* _What you are asked to do_: Please repeat only the lines below starting at the line that holds "SW2: button (GND, RESET)" and ending at the line that holds "J3 pin 3: GND -> VDD", exactly, with both of those lines included and every picture omitted.

* _Listed records_:
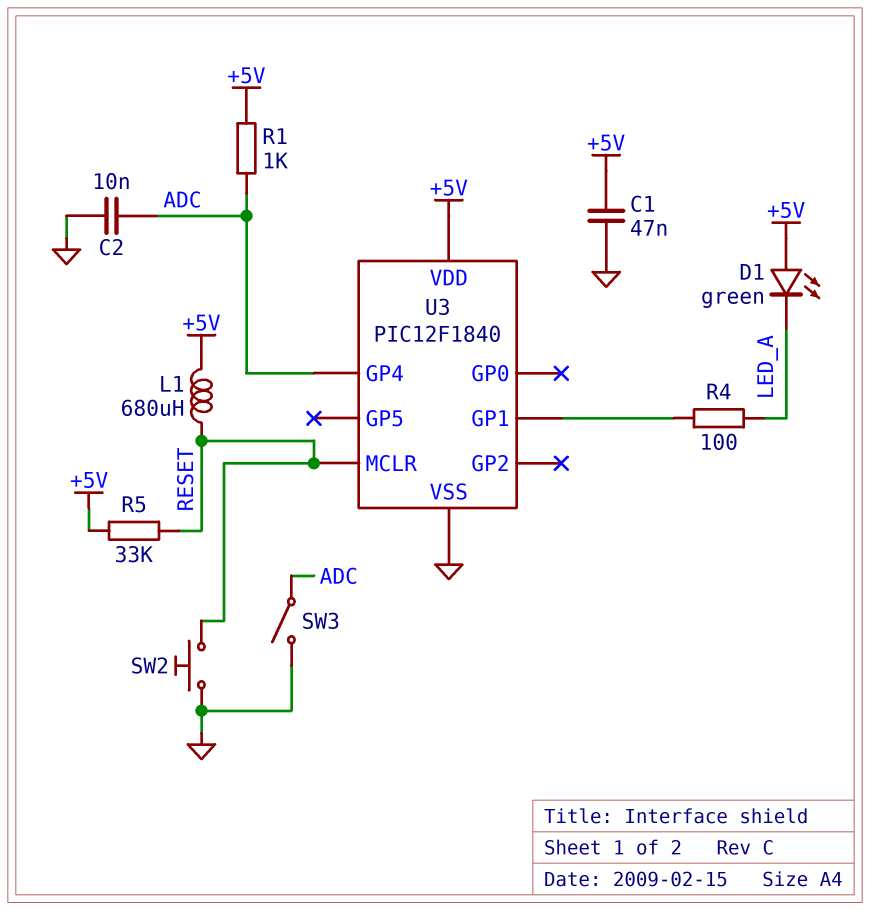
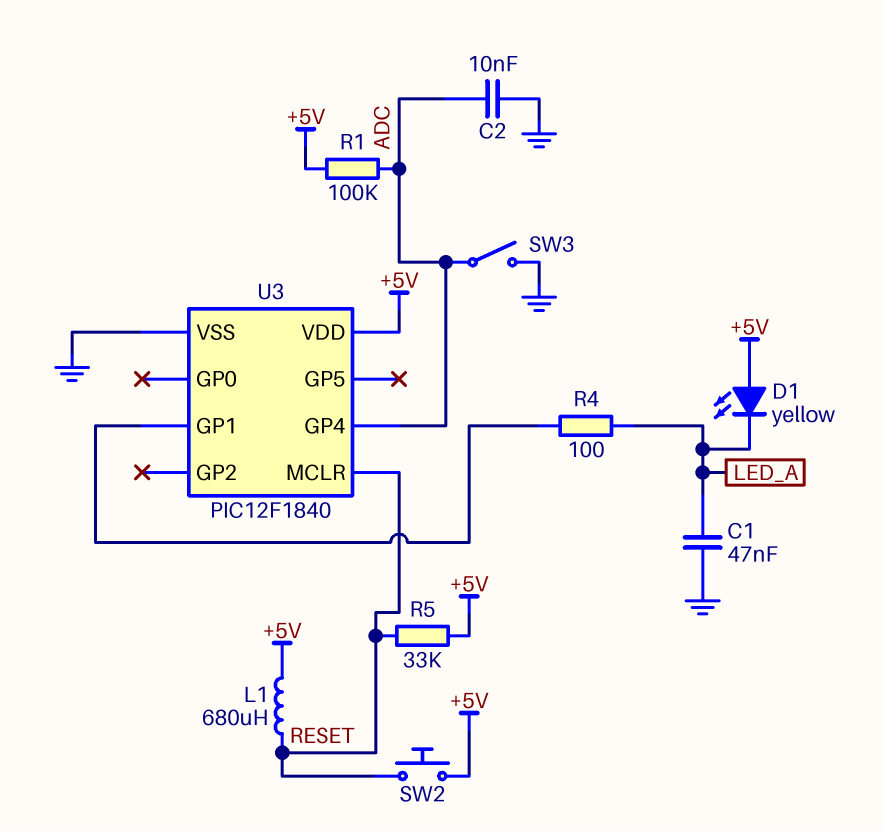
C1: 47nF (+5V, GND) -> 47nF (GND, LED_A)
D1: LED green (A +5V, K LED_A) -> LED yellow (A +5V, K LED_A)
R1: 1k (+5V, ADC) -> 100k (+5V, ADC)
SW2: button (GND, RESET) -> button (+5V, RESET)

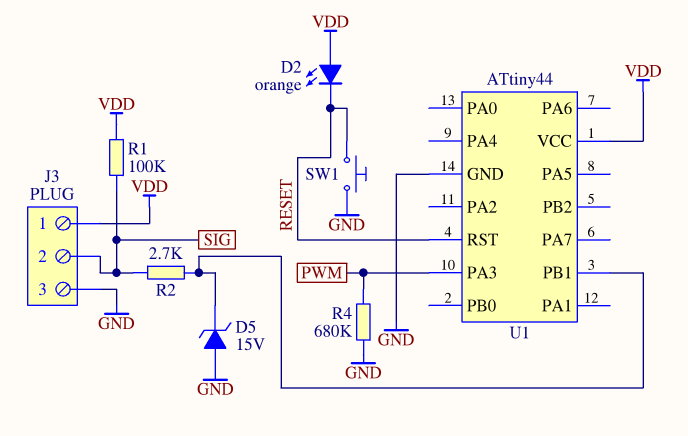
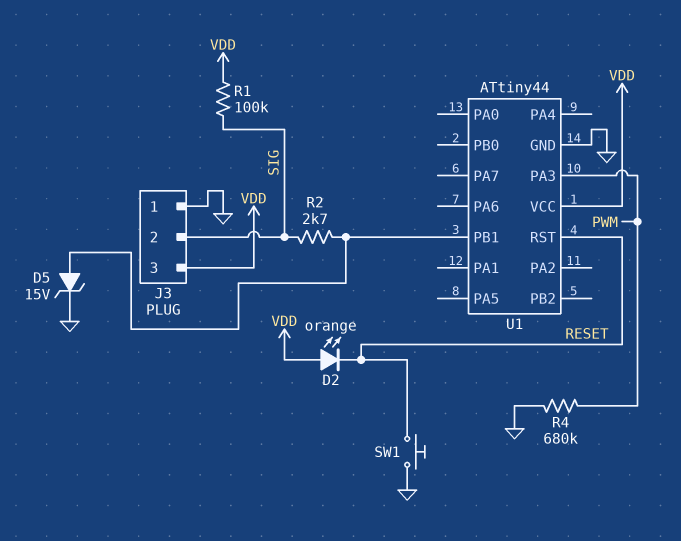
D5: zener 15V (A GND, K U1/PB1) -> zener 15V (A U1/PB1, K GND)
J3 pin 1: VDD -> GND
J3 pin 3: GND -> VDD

...

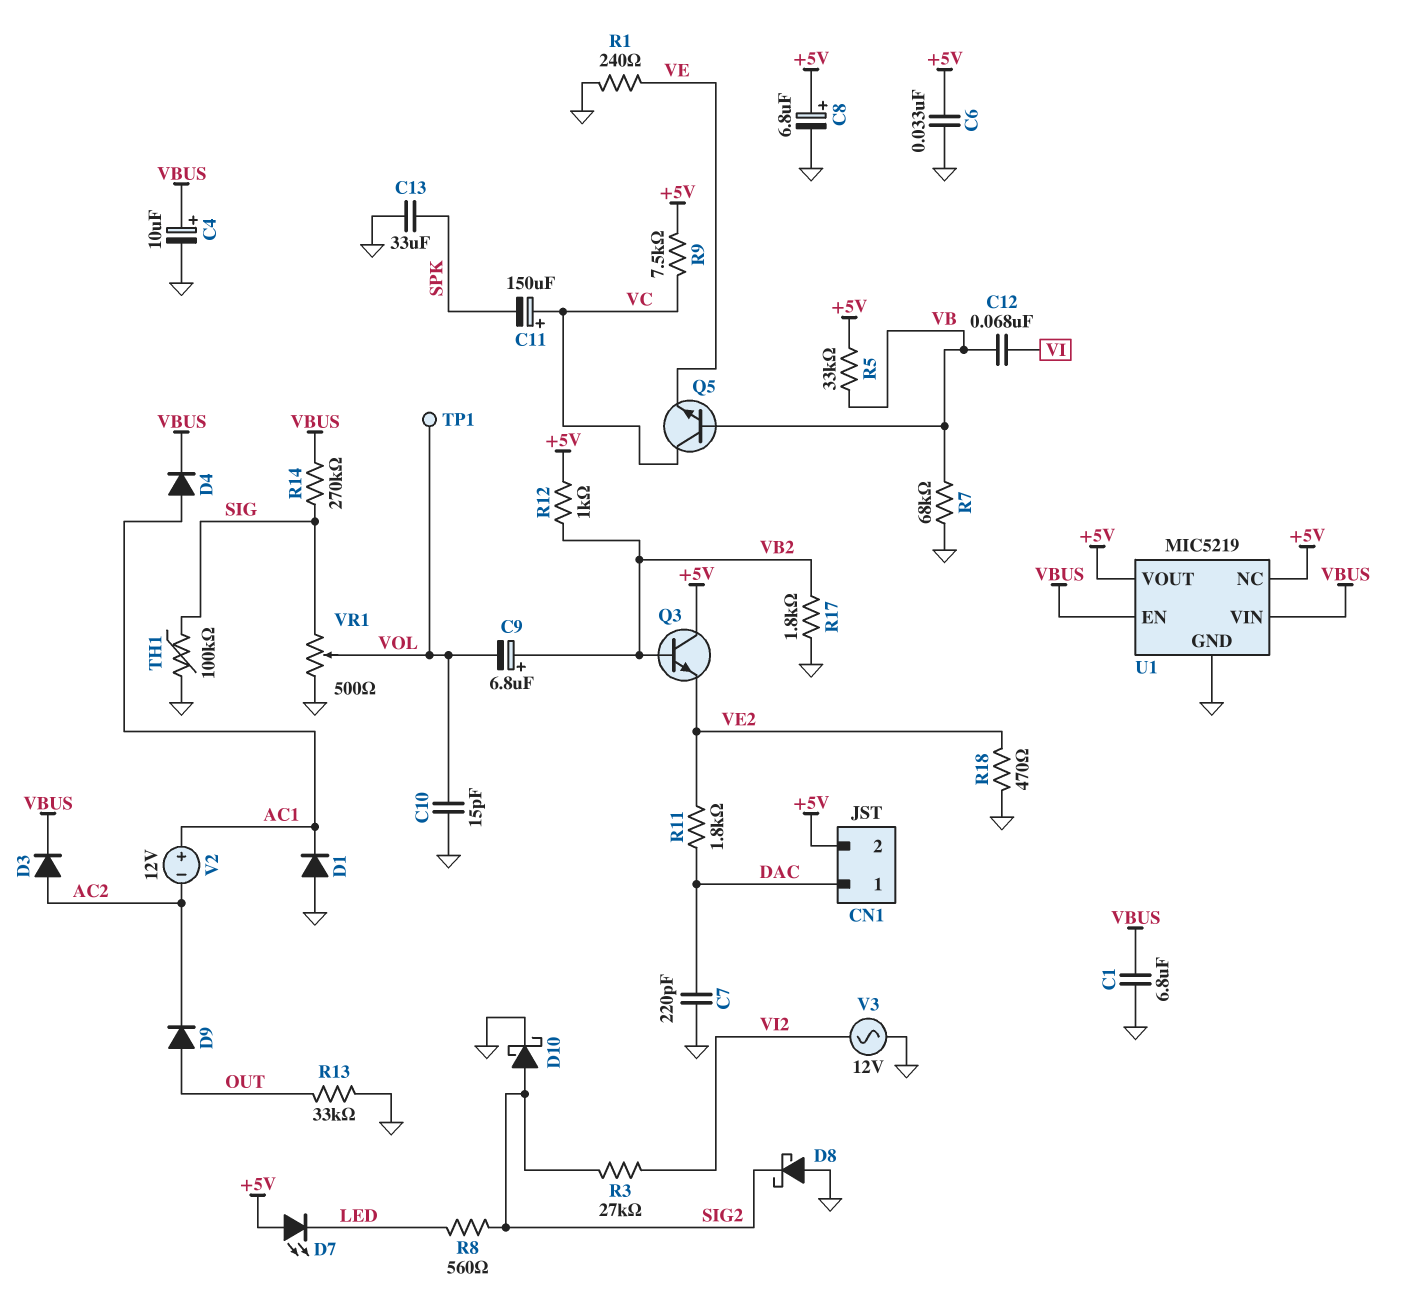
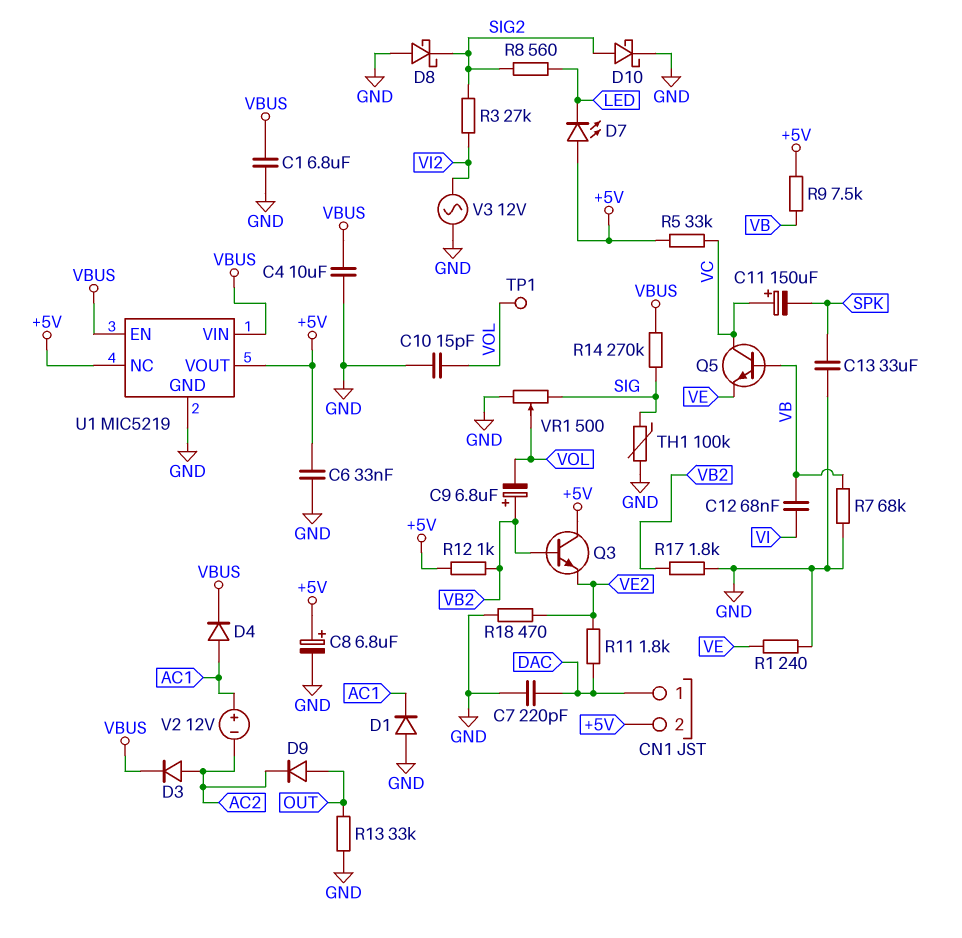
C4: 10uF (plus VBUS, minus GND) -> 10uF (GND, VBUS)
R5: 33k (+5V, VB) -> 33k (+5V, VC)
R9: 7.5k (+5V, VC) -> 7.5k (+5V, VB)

* _Expected output_:
SW2: button (GND, RESET) -> button (+5V, RESET)

D5: zener 15V (A GND, K U1/PB1) -> zener 15V (A U1/PB1, K GND)
J3 pin 1: VDD -> GND
J3 pin 3: GND -> VDD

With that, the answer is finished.